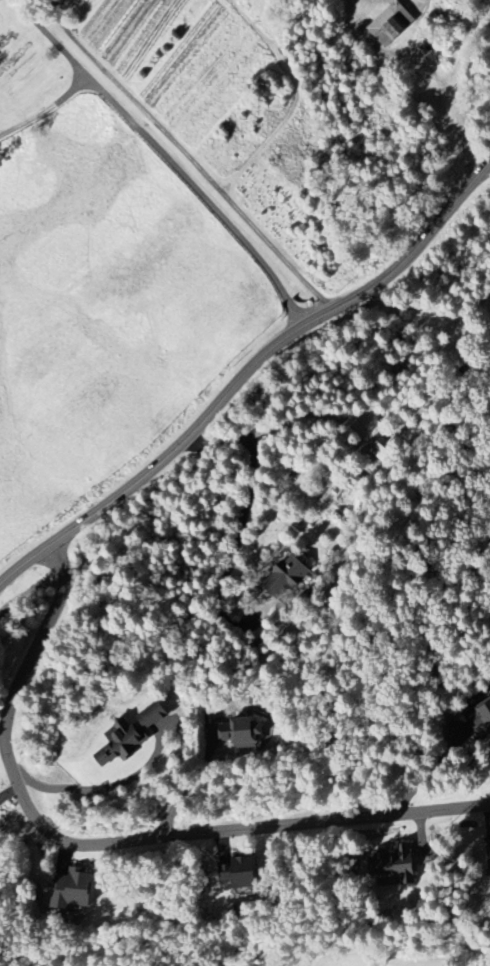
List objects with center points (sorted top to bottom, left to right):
building: (392, 24)
road: (186, 157)
road: (158, 162)
road: (243, 371)
building: (381, 452)
road: (241, 526)
building: (289, 576)
building: (479, 720)
building: (246, 732)
building: (136, 733)
road: (193, 780)
road: (109, 840)
building: (489, 857)
building: (398, 866)
building: (249, 871)
building: (74, 889)

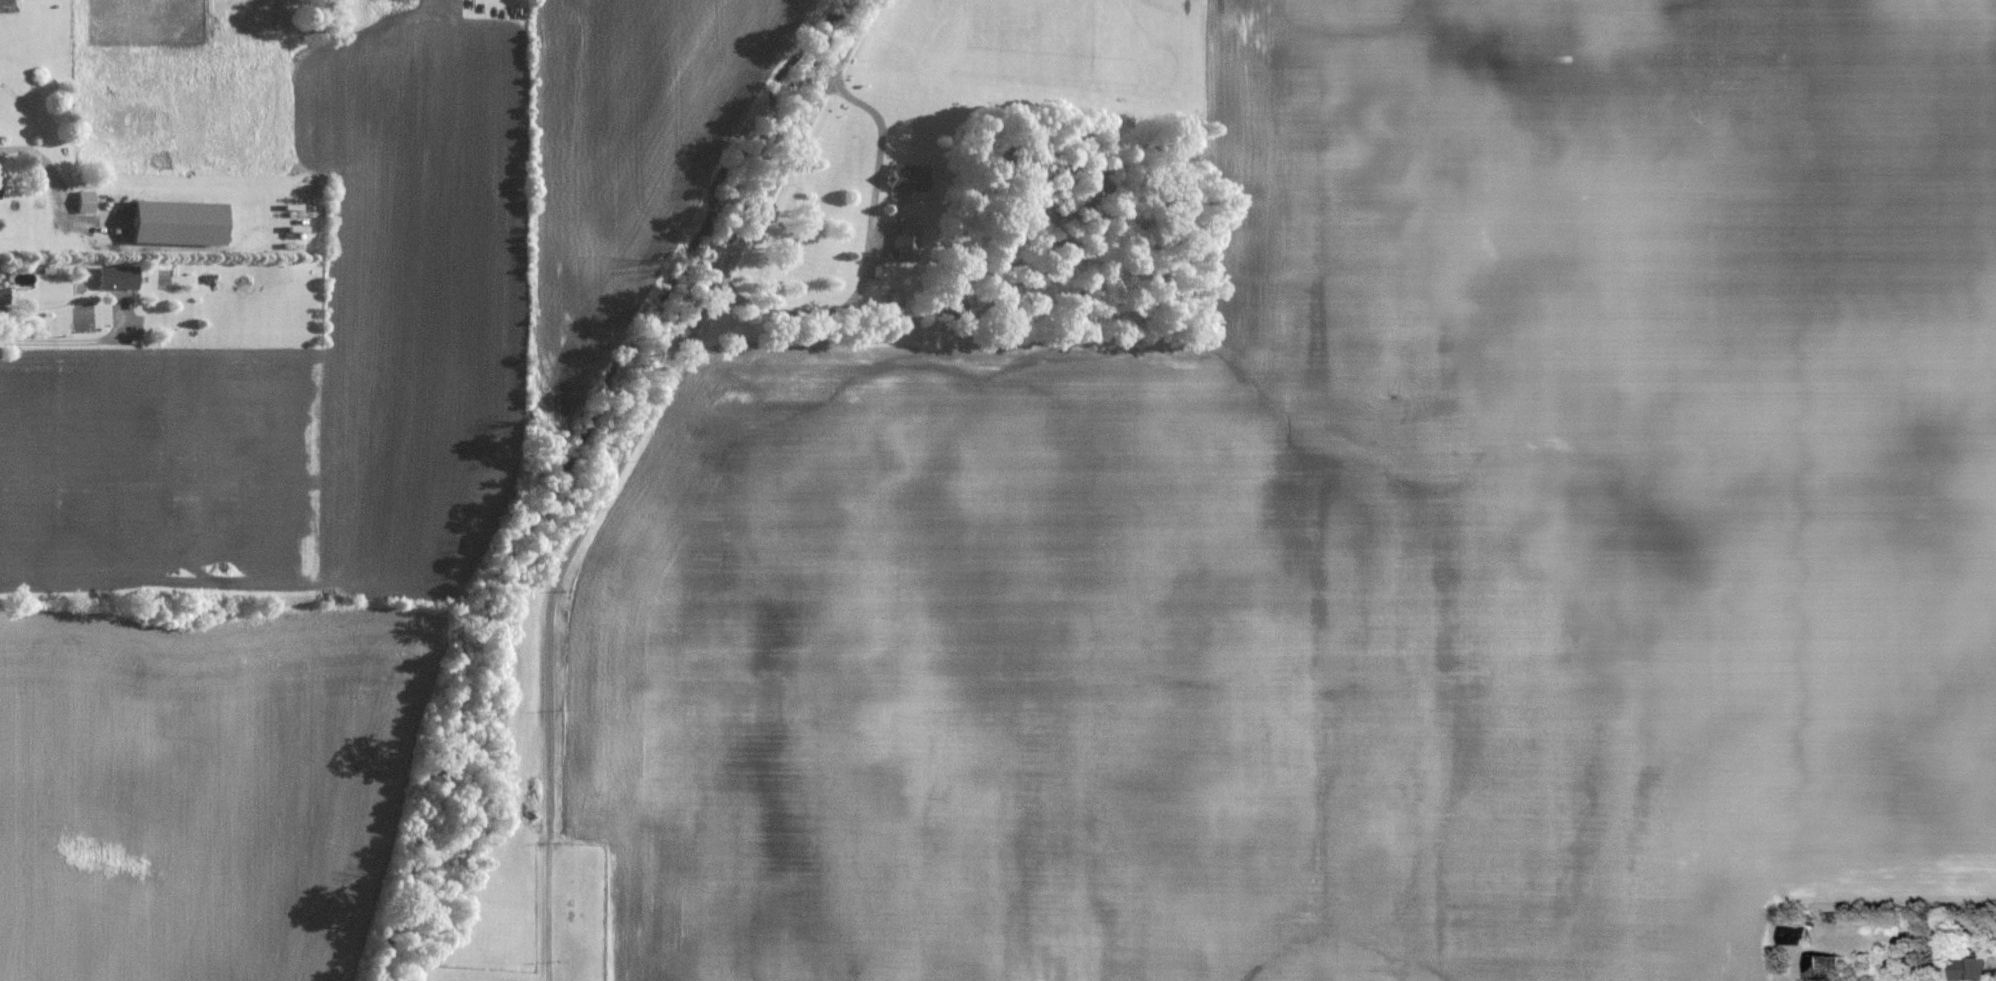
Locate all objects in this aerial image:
road: (16, 149)
building: (908, 177)
building: (0, 181)
building: (85, 202)
building: (177, 224)
building: (907, 241)
road: (866, 249)
building: (117, 279)
building: (4, 297)
road: (73, 342)
road: (617, 464)
road: (1967, 927)
building: (1795, 936)
building: (1823, 966)
building: (1972, 969)

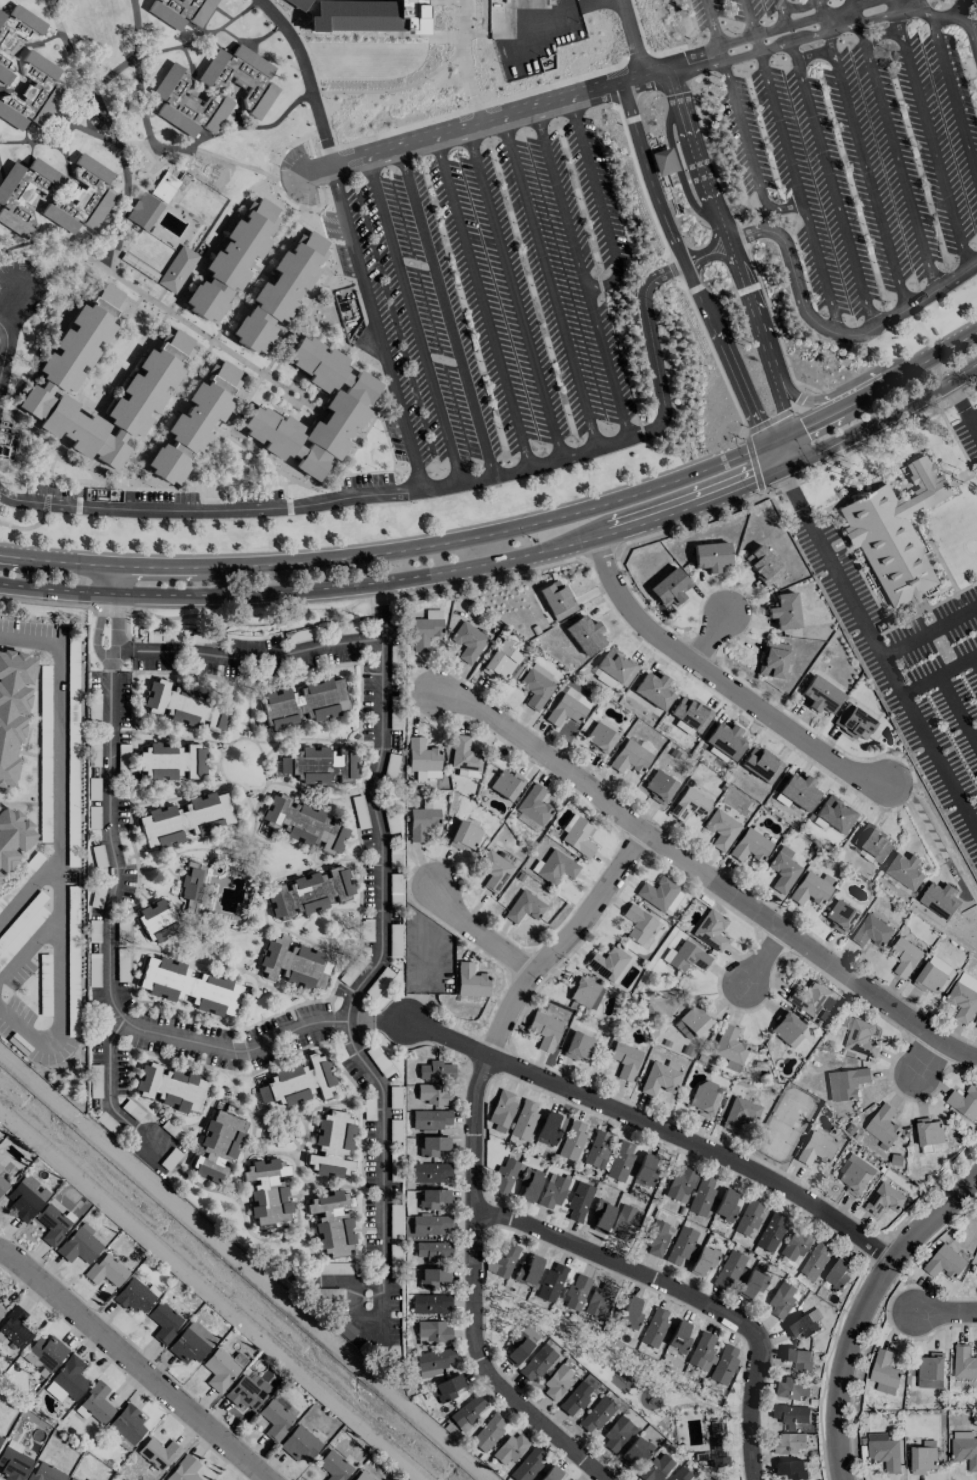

•••

Aim of the task:
Repeat the material above in full and exactly, apart from the pictures.

Written solution:
List objects with center points (sorted top to bottom, left to right):
building: (392, 24)
road: (186, 157)
road: (158, 162)
road: (243, 371)
building: (381, 452)
road: (241, 526)
building: (289, 576)
building: (479, 720)
building: (246, 732)
building: (136, 733)
road: (193, 780)
road: (109, 840)
building: (489, 857)
building: (398, 866)
building: (249, 871)
building: (74, 889)

Locate all objects in this aerial image:
road: (16, 149)
building: (908, 177)
building: (0, 181)
building: (85, 202)
building: (177, 224)
building: (907, 241)
road: (866, 249)
building: (117, 279)
building: (4, 297)
road: (73, 342)
road: (617, 464)
road: (1967, 927)
building: (1795, 936)
building: (1823, 966)
building: (1972, 969)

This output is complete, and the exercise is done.